*REQUIRED WORK*
Although the data below contains pictures, please reproduce only its words, exactly.

*RECORD EXTRACTS*
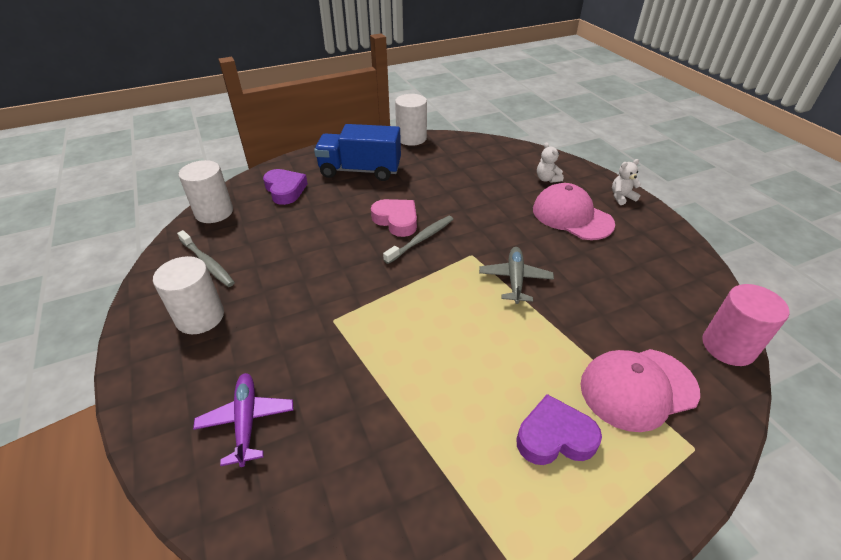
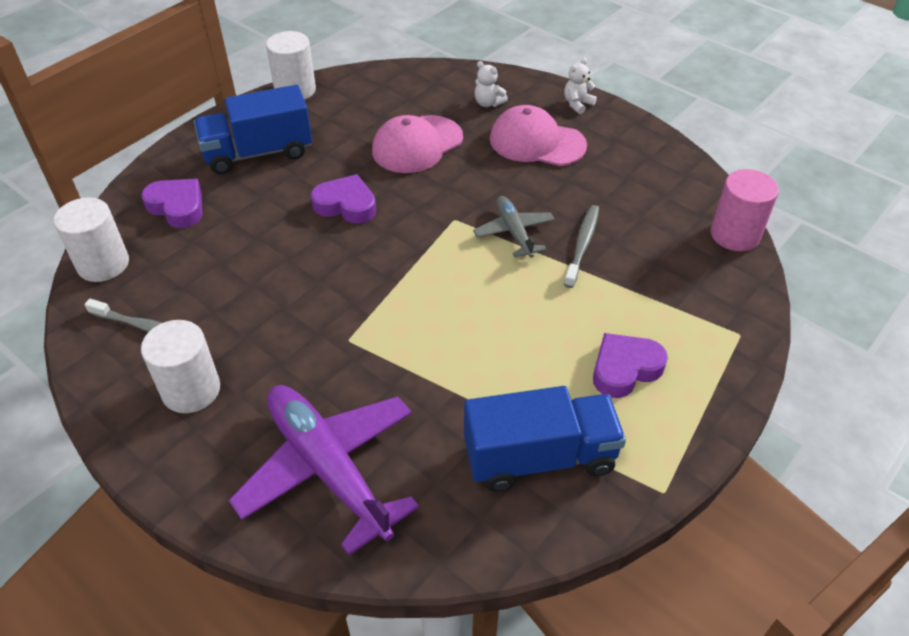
camera: 25 degrees left, 5 degrees up
purple plane [193,373,293,467] -> purple plane [229,385,419,555], size x1.86
pink heart [371,199,417,237] -> purple heart [311,174,376,224]
grey toothbrush [383,216,453,264] -> grey toothbrush moved to [564,205,599,288]
pink cap [580,349,700,432] -> pink cap moved to [372,115,463,173]
none -> blue truck [464,386,626,492]

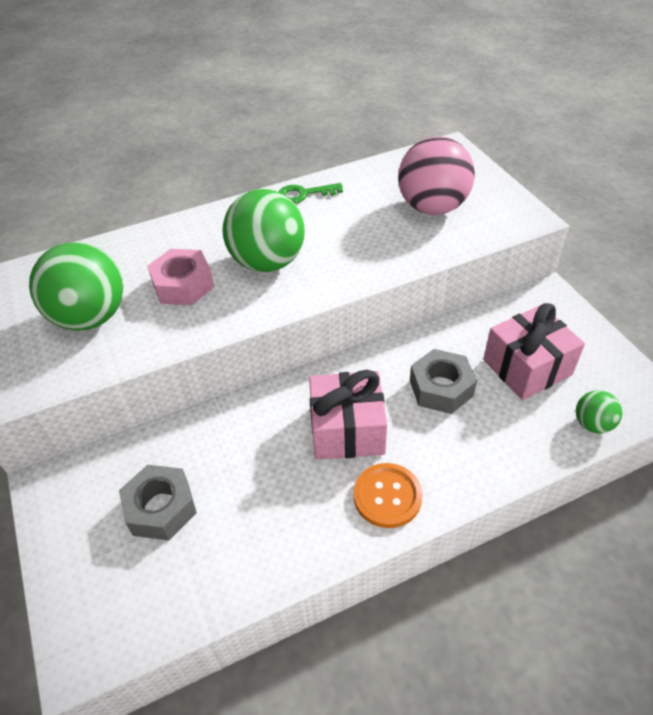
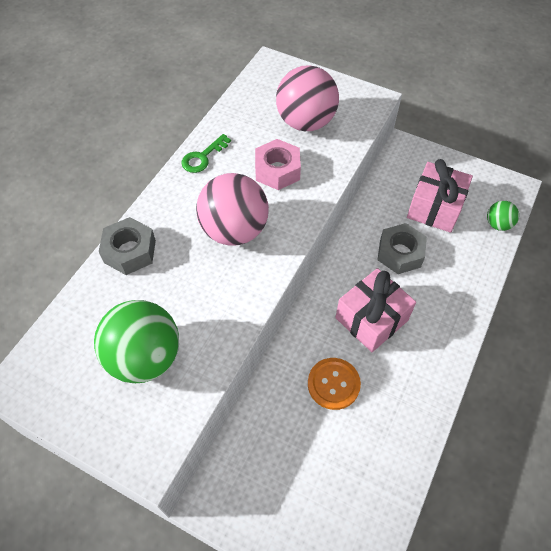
camera: 40 degrees left, 10 degrees up
grey nut [119,465,197,540] -> grey nut moved to [99,217,156,275]
pink nut [147,249,214,305] -> pink nut moved to [255,139,301,190]
green ball [222,189,305,272] -> pink ball [196,173,269,246]
orange button [353,463,423,528] -> orange button moved to [308,358,361,410]

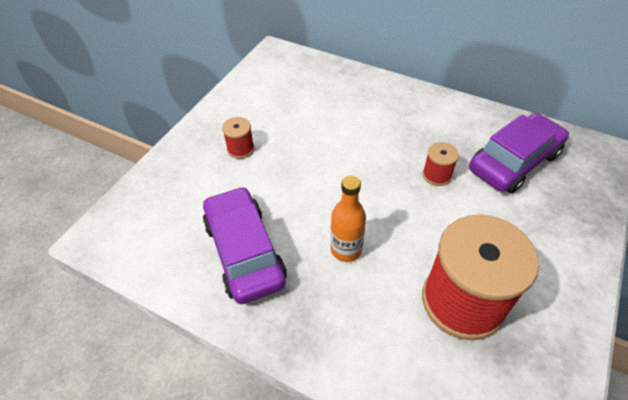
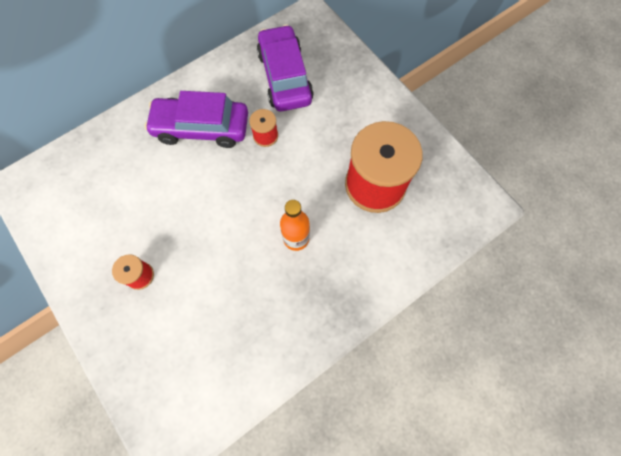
camera: 65 degrees left, 20 degrees up
purple car [203,186,287,304] -> purple car moved to [145,91,248,148]

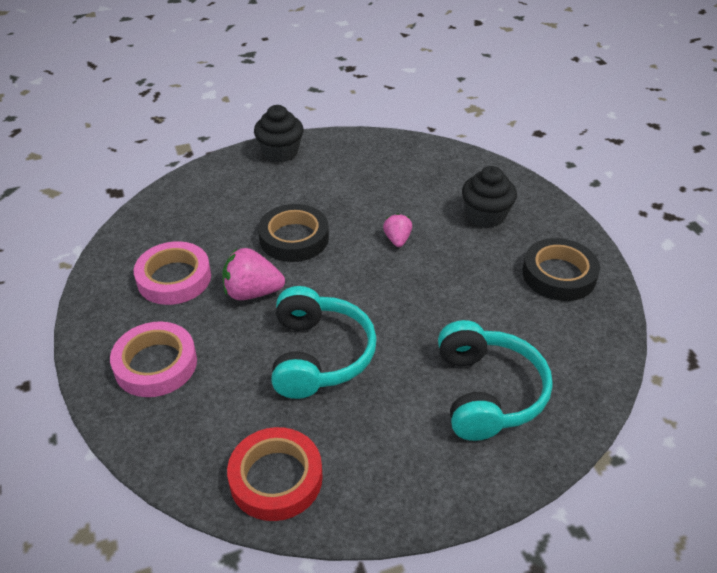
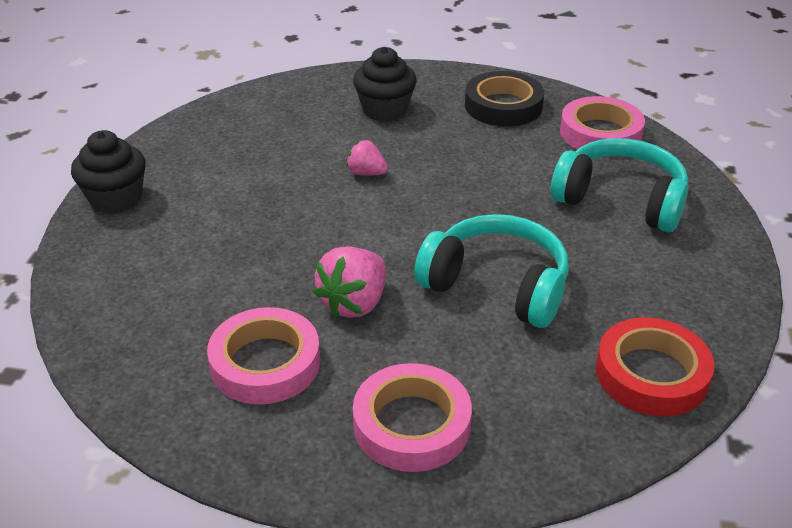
camera: 60 degrees left, 5 degrees down
black tape [258,204,329,262] -> none
none -> pink tape [560,96,645,149]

*THE ANSWER*
camera: 25 degrees left, 5 degrees up
purple plane [193,373,293,467] -> purple plane [229,385,419,555], size x1.86
pink heart [371,199,417,237] -> purple heart [311,174,376,224]
grey toothbrush [383,216,453,264] -> grey toothbrush moved to [564,205,599,288]
pink cap [580,349,700,432] -> pink cap moved to [372,115,463,173]
none -> blue truck [464,386,626,492]

camera: 40 degrees left, 10 degrees up
grey nut [119,465,197,540] -> grey nut moved to [99,217,156,275]
pink nut [147,249,214,305] -> pink nut moved to [255,139,301,190]
green ball [222,189,305,272] -> pink ball [196,173,269,246]
orange button [353,463,423,528] -> orange button moved to [308,358,361,410]

camera: 65 degrees left, 20 degrees up
purple car [203,186,287,304] -> purple car moved to [145,91,248,148]

camera: 60 degrees left, 5 degrees down
black tape [258,204,329,262] -> none
none -> pink tape [560,96,645,149]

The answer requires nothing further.